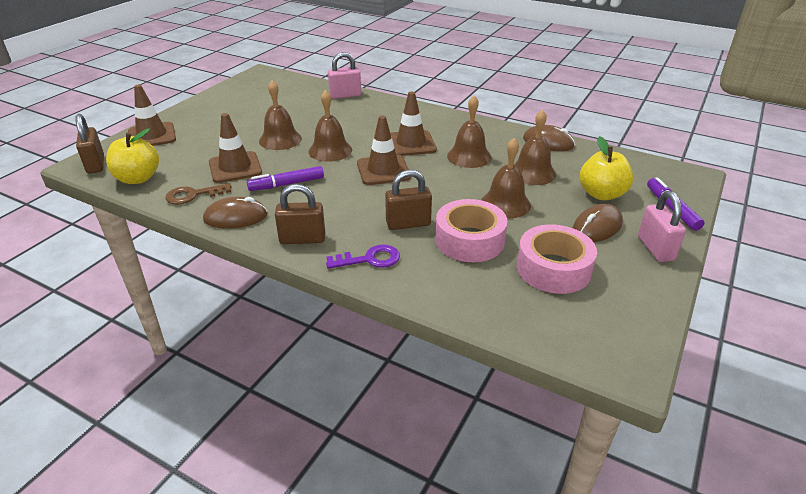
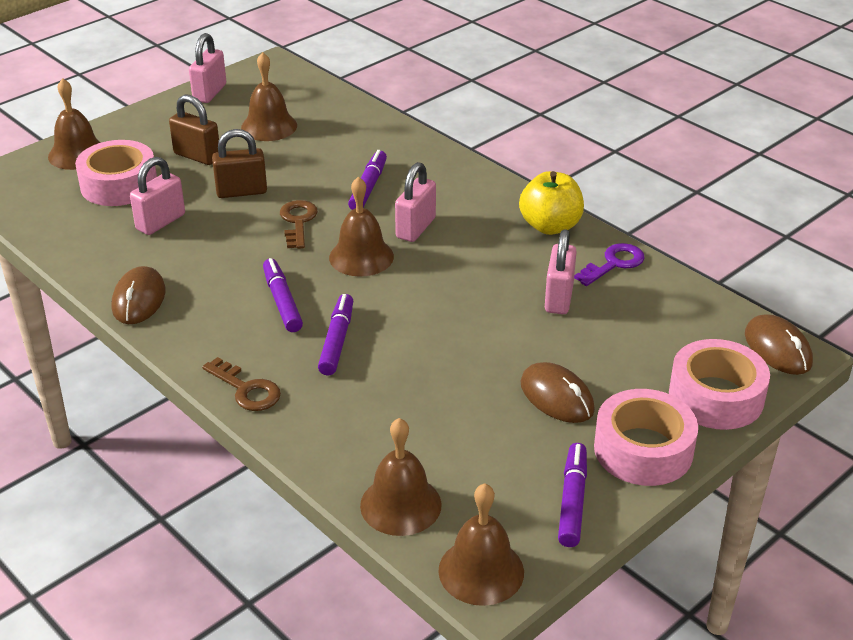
brown key: 1 -> 2
brown padlock: 3 -> 2
brown traffic cone: 4 -> 0
pink padlock: 2 -> 4
pink tape: 2 -> 3
purple marker: 2 -> 4
yellow apple: 2 -> 1

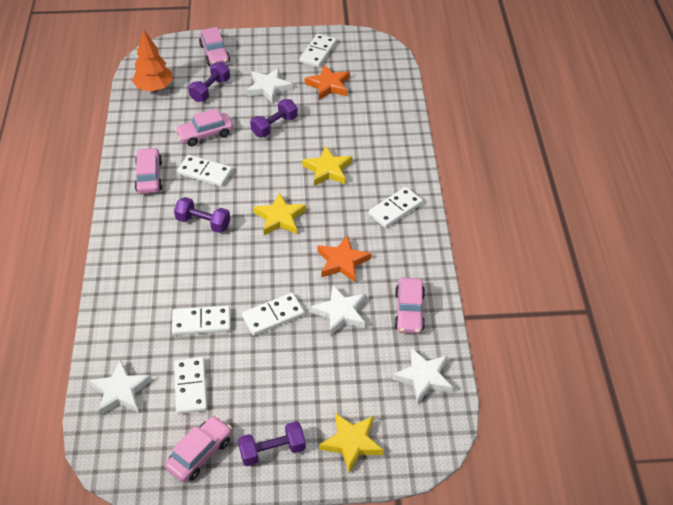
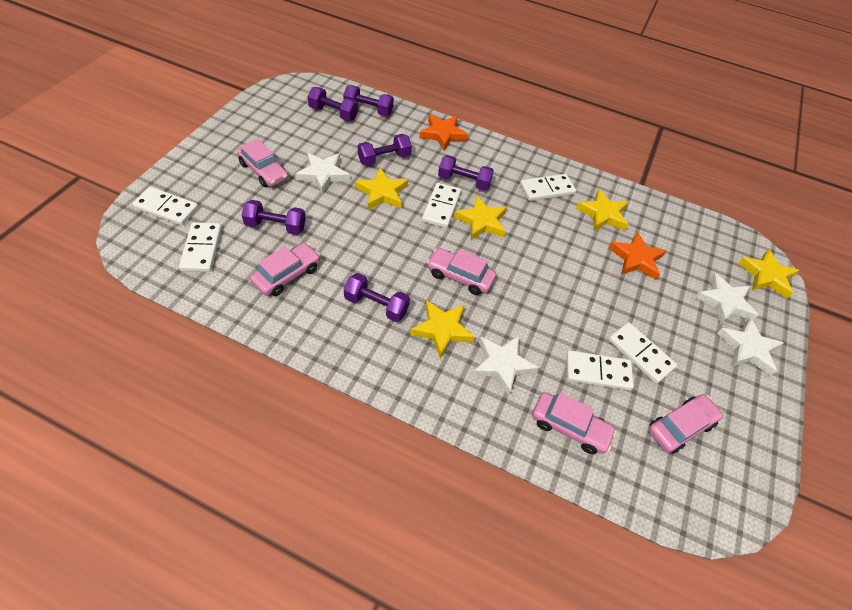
orange tree: 1 -> 0
purple dumbbell: 4 -> 6
yellow star: 3 -> 5

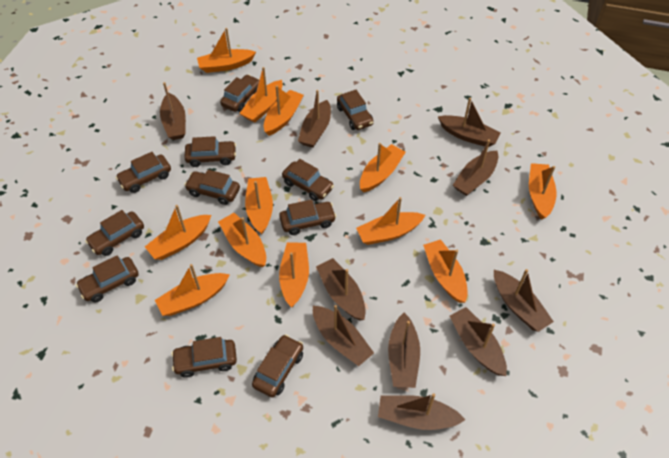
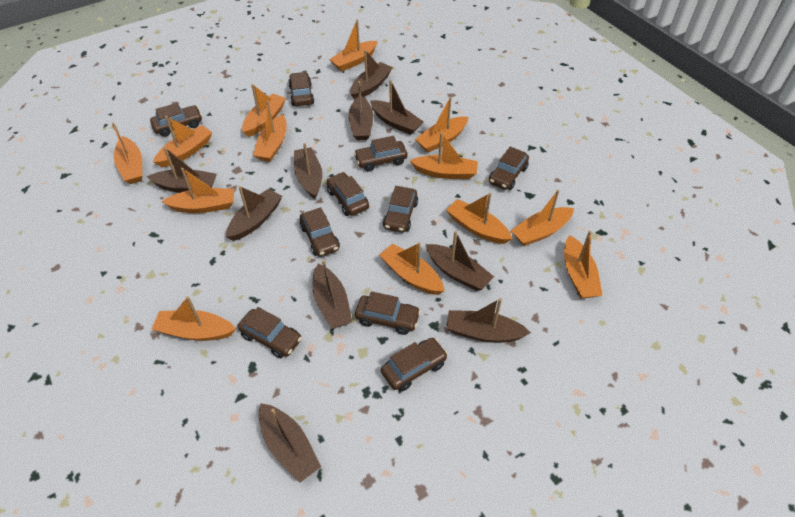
brown car: 11 -> 10
orange boat: 12 -> 13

- - -

== Your instructions ==
Whenever a line of the data above holds the word "brown", it counts once; report the total number of such lines and nothing more.

== Result for this exercise ==
4